Starting at the top of the data and ending with the line that holds "camera: 20 degrees right, 5 degrees down", transcribe each line exactly; include both ends.

Spatial reasoning data
◆ ◆ ◆

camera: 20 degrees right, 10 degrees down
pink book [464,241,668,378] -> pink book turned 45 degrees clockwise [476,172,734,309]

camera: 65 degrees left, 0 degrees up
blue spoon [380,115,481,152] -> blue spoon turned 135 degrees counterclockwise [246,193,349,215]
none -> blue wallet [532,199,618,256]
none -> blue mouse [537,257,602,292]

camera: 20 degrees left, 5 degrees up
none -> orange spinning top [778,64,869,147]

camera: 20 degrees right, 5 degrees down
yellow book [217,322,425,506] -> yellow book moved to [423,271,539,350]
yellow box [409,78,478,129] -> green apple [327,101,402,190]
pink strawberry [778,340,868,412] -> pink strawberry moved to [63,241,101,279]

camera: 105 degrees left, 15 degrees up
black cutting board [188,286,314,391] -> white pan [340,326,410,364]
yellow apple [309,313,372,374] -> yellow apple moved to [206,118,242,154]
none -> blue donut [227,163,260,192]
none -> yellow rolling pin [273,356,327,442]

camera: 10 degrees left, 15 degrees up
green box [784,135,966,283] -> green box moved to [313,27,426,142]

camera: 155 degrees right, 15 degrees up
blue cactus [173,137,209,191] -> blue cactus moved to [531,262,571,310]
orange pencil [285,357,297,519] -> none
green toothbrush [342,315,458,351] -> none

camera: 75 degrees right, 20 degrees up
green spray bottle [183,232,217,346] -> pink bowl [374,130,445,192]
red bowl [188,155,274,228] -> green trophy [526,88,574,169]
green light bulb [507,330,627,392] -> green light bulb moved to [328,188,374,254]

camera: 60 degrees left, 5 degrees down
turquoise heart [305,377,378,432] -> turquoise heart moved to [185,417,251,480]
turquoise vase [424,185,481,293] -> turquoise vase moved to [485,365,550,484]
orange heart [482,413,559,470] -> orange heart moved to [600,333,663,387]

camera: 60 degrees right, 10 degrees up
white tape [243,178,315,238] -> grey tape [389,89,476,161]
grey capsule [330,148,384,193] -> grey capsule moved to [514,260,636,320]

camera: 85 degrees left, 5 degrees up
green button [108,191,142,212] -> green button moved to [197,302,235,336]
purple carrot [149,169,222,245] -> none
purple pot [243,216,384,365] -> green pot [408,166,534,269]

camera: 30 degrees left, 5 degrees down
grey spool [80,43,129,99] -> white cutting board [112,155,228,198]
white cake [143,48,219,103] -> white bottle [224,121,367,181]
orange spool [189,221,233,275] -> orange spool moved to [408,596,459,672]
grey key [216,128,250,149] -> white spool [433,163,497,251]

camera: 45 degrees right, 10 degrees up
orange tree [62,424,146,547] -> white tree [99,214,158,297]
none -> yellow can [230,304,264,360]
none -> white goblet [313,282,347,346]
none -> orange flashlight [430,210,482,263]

◆ ◆ ◆

SOLUTION TO THIS EXERCISE
camera: 20 degrees right, 10 degrees down
pink book [464,241,668,378] -> pink book turned 45 degrees clockwise [476,172,734,309]

camera: 65 degrees left, 0 degrees up
blue spoon [380,115,481,152] -> blue spoon turned 135 degrees counterclockwise [246,193,349,215]
none -> blue wallet [532,199,618,256]
none -> blue mouse [537,257,602,292]

camera: 20 degrees left, 5 degrees up
none -> orange spinning top [778,64,869,147]

camera: 20 degrees right, 5 degrees down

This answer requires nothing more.